Items from a dataset:
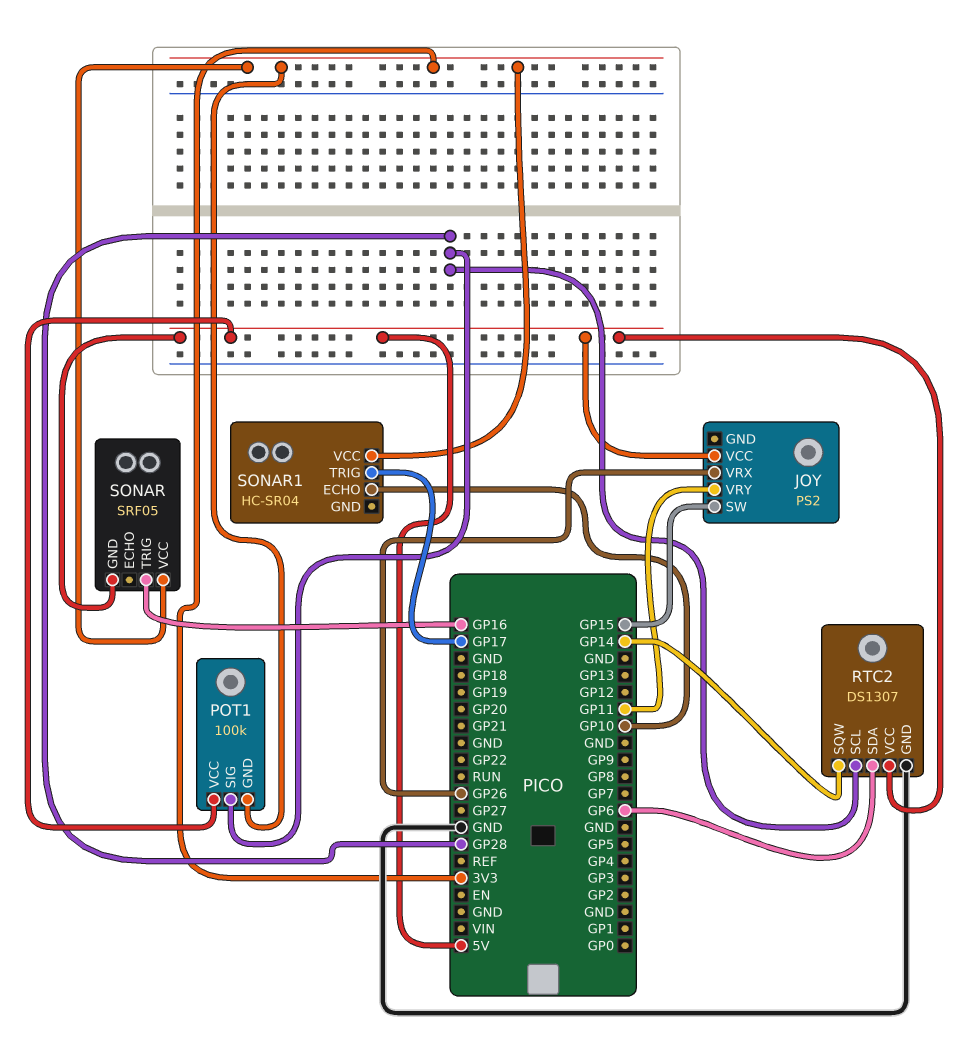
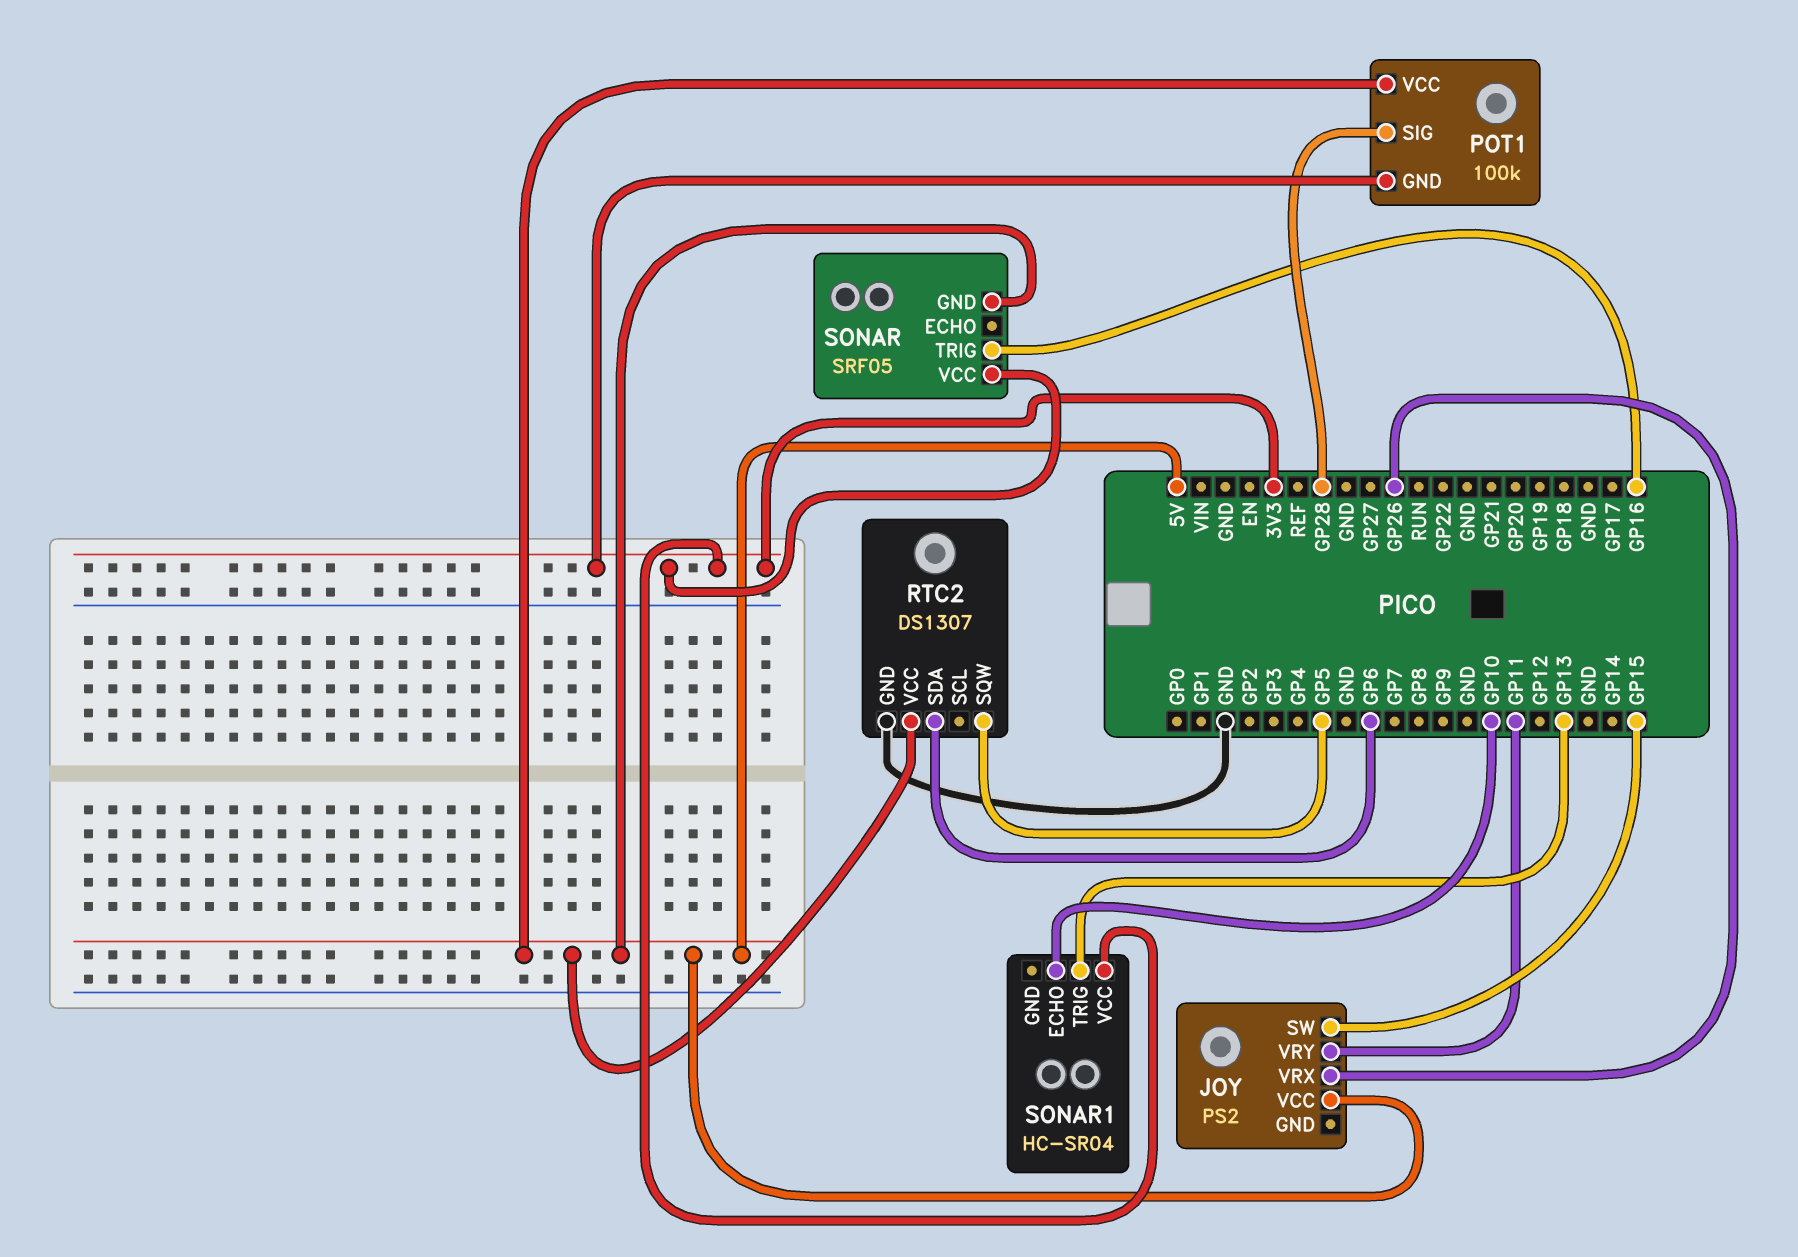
RTC2 pin SCL: GP28 -> none
RTC2 pin SQW: GP14 -> GP5
SONAR1 pin TRIG: GP17 -> GP13

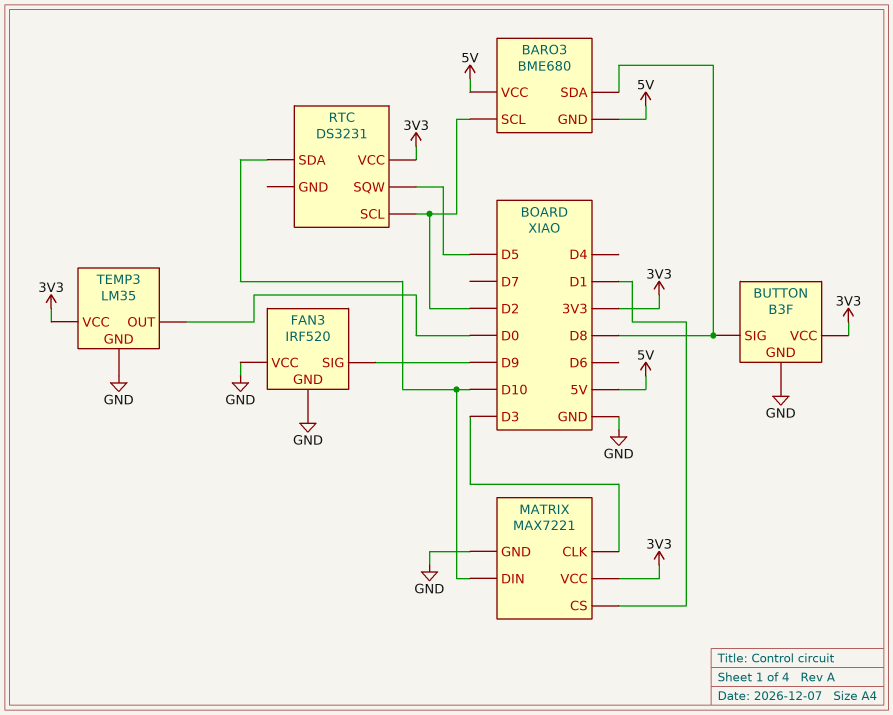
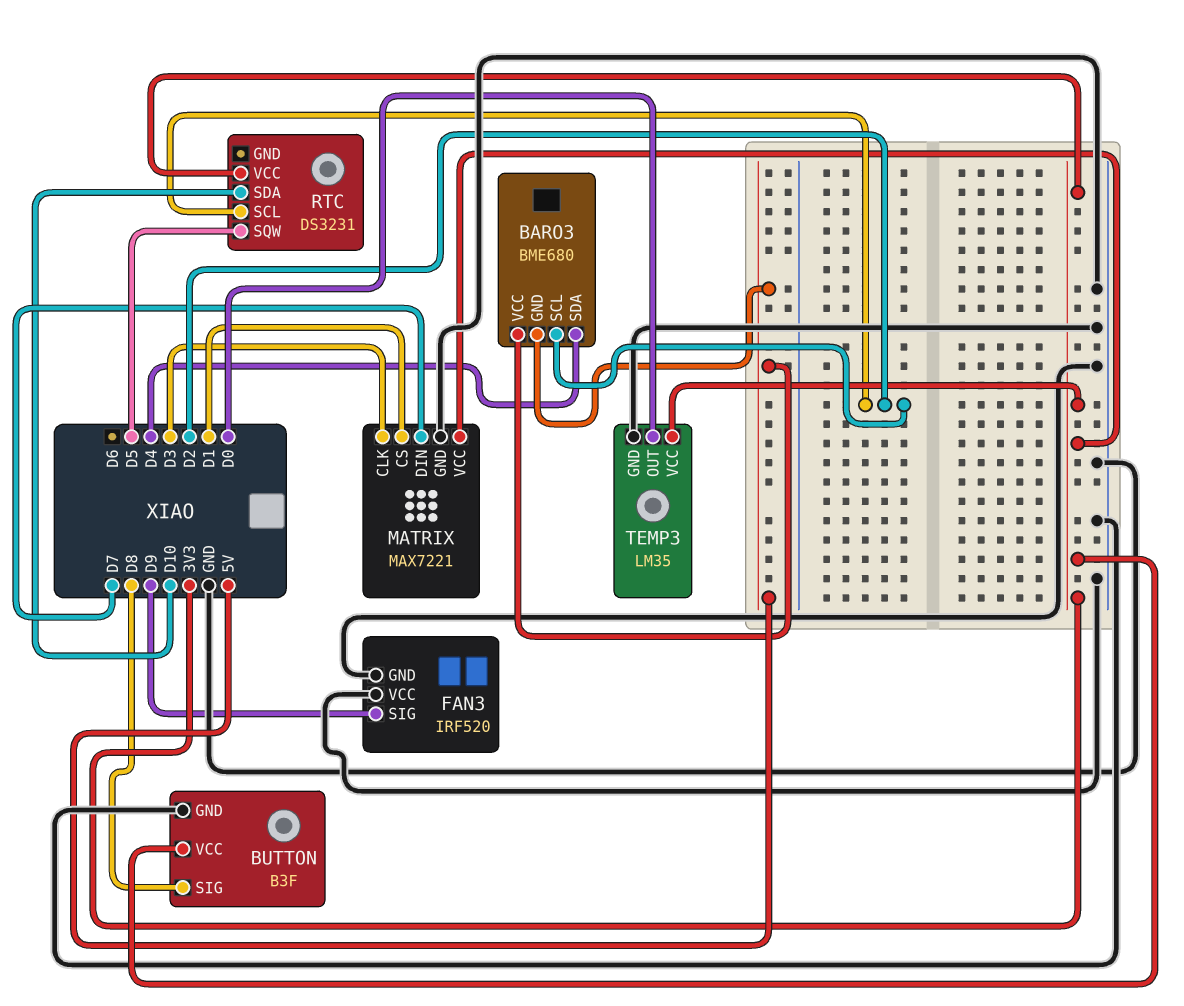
BARO3 pin SDA: D8 -> D4
MATRIX pin DIN: D10 -> D7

• _EXERCISE DIRECTIONS_
The entries above are to be repeated exactly, except for any pictures.

• _RESPONSE TO THE TASK_
RTC2 pin SCL: GP28 -> none
RTC2 pin SQW: GP14 -> GP5
SONAR1 pin TRIG: GP17 -> GP13

BARO3 pin SDA: D8 -> D4
MATRIX pin DIN: D10 -> D7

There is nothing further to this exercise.